BEGIN Extracted records

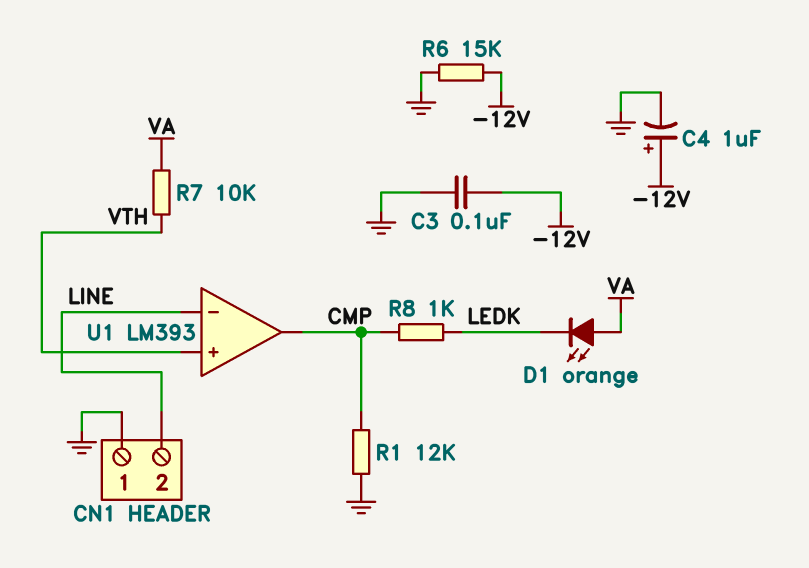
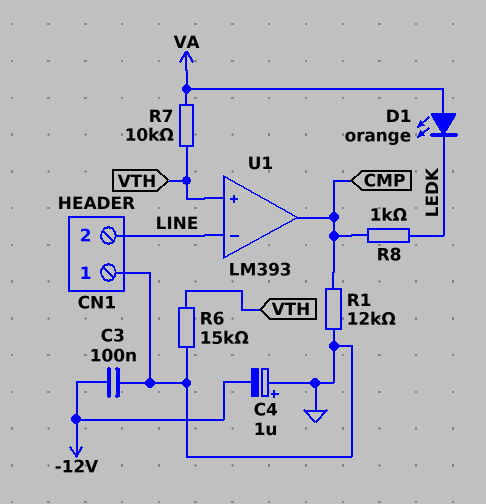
C4: 1uF (plus -12V, minus GND) -> 1uF (plus GND, minus -12V)
R6: 15k (-12V, GND) -> 15k (GND, VTH)

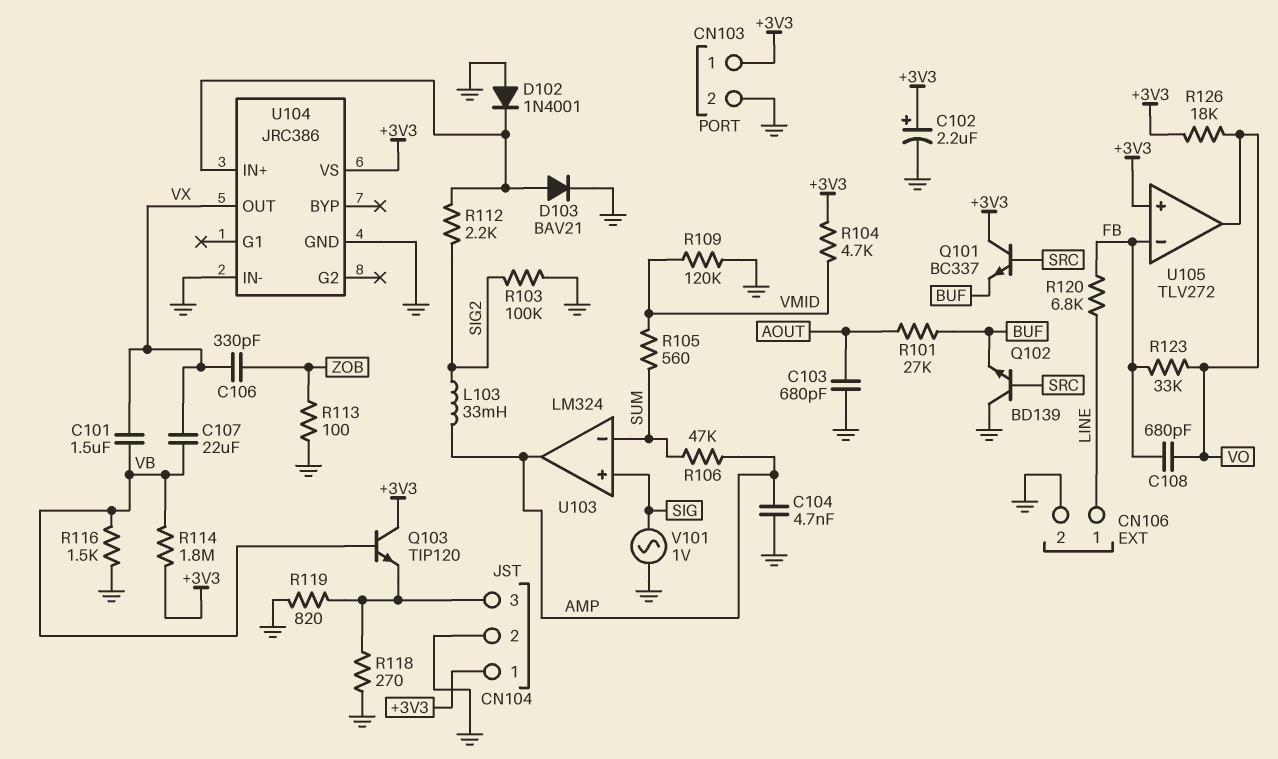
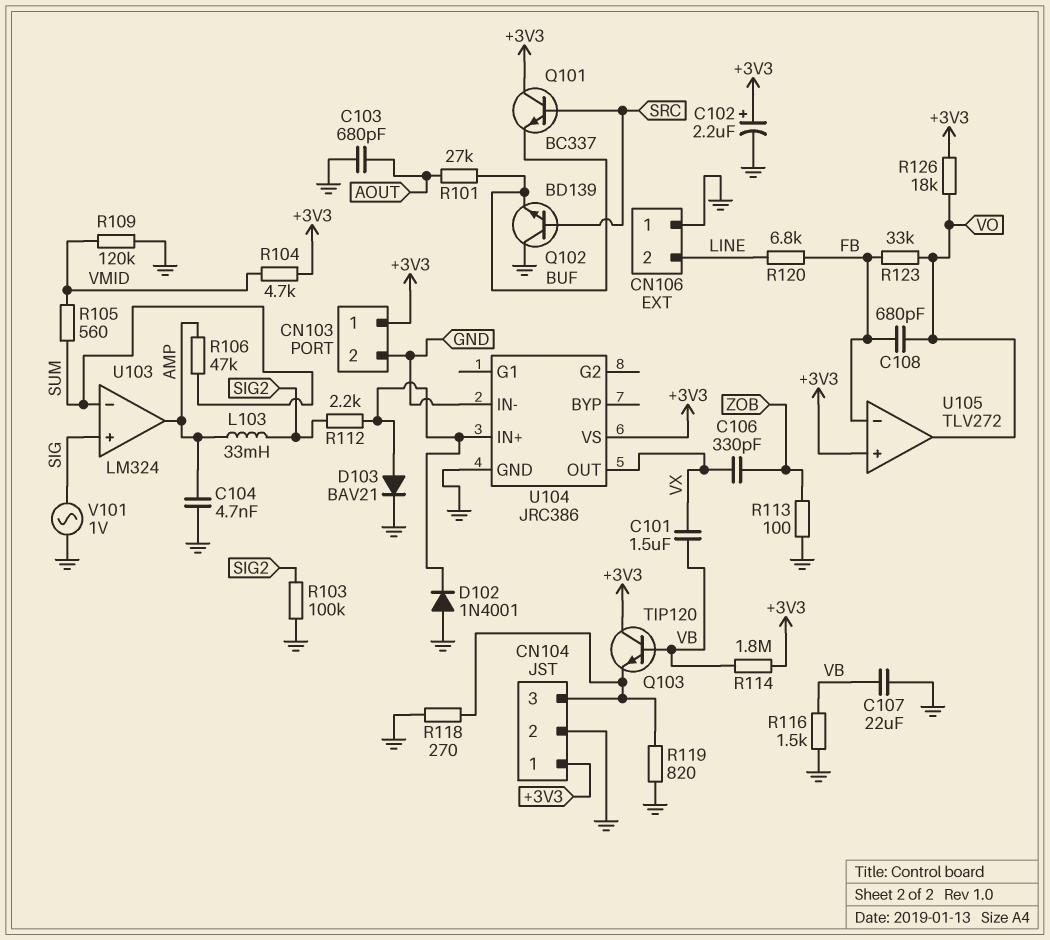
C107: 22uF (VB, VX) -> 22uF (GND, VB)
CN106 pin 1: LINE -> GND
CN106 pin 2: GND -> LINE

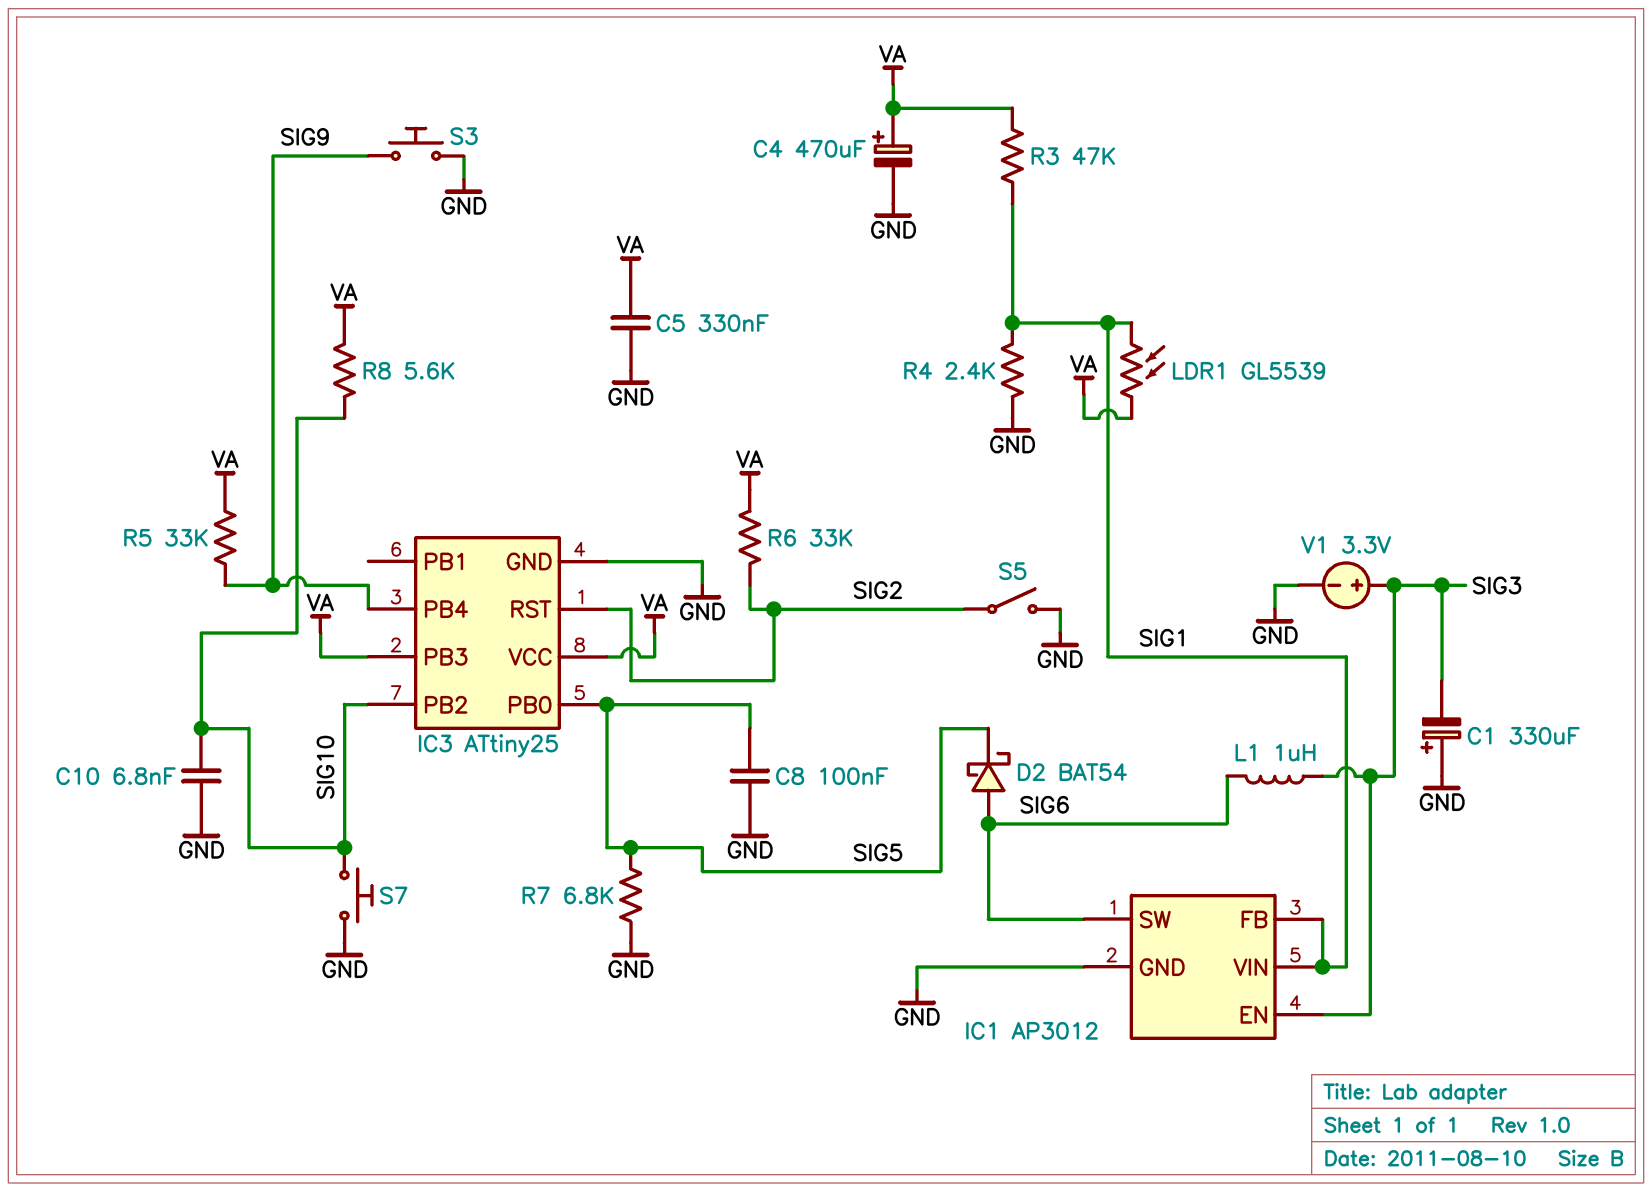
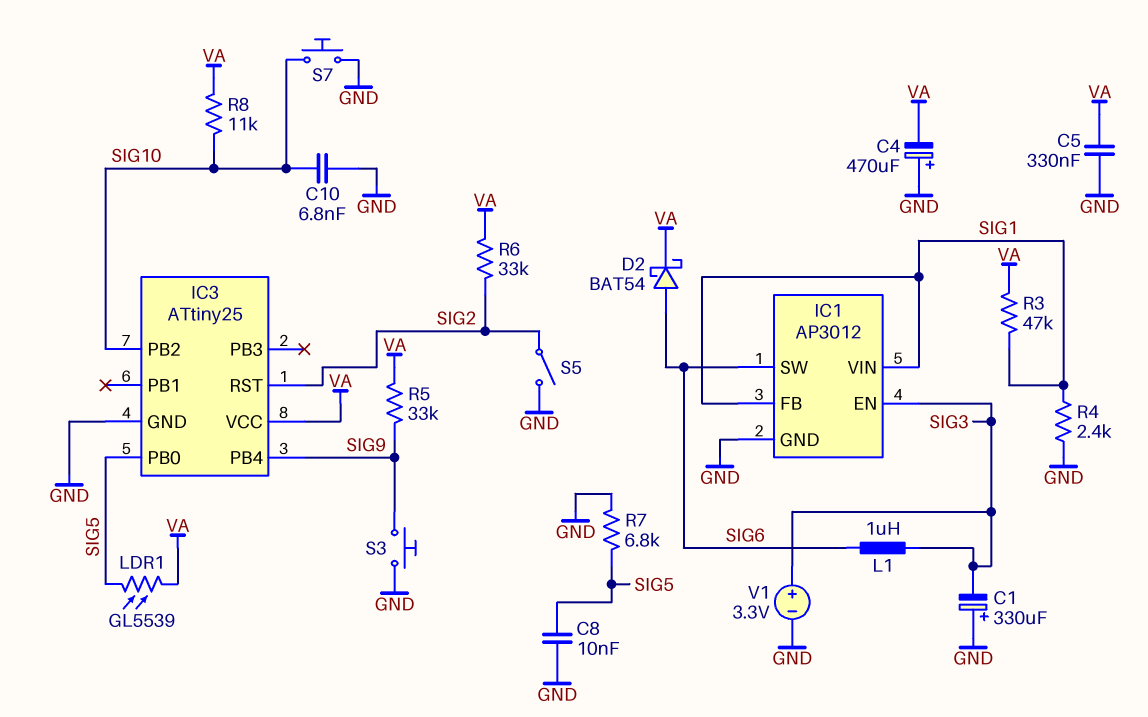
C4: 470uF (plus VA, minus GND) -> 470uF (plus GND, minus VA)
C8: 100nF (GND, SIG5) -> 10nF (GND, SIG5)
D2: schottky BAT54 (A SIG6, K SIG5) -> schottky BAT54 (A SIG6, K VA)
IC3 pin PB3: VA -> none
LDR1: GL5539 (SIG1, VA) -> GL5539 (SIG5, VA)
R8: 5.6k (SIG10, VA) -> 11k (SIG10, VA)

END Extracted records

• [Task goal] What is needed here is an exact copy of every record, with the pictures left out.

• [Reply to the exercise]
C4: 1uF (plus -12V, minus GND) -> 1uF (plus GND, minus -12V)
R6: 15k (-12V, GND) -> 15k (GND, VTH)

C107: 22uF (VB, VX) -> 22uF (GND, VB)
CN106 pin 1: LINE -> GND
CN106 pin 2: GND -> LINE

C4: 470uF (plus VA, minus GND) -> 470uF (plus GND, minus VA)
C8: 100nF (GND, SIG5) -> 10nF (GND, SIG5)
D2: schottky BAT54 (A SIG6, K SIG5) -> schottky BAT54 (A SIG6, K VA)
IC3 pin PB3: VA -> none
LDR1: GL5539 (SIG1, VA) -> GL5539 (SIG5, VA)
R8: 5.6k (SIG10, VA) -> 11k (SIG10, VA)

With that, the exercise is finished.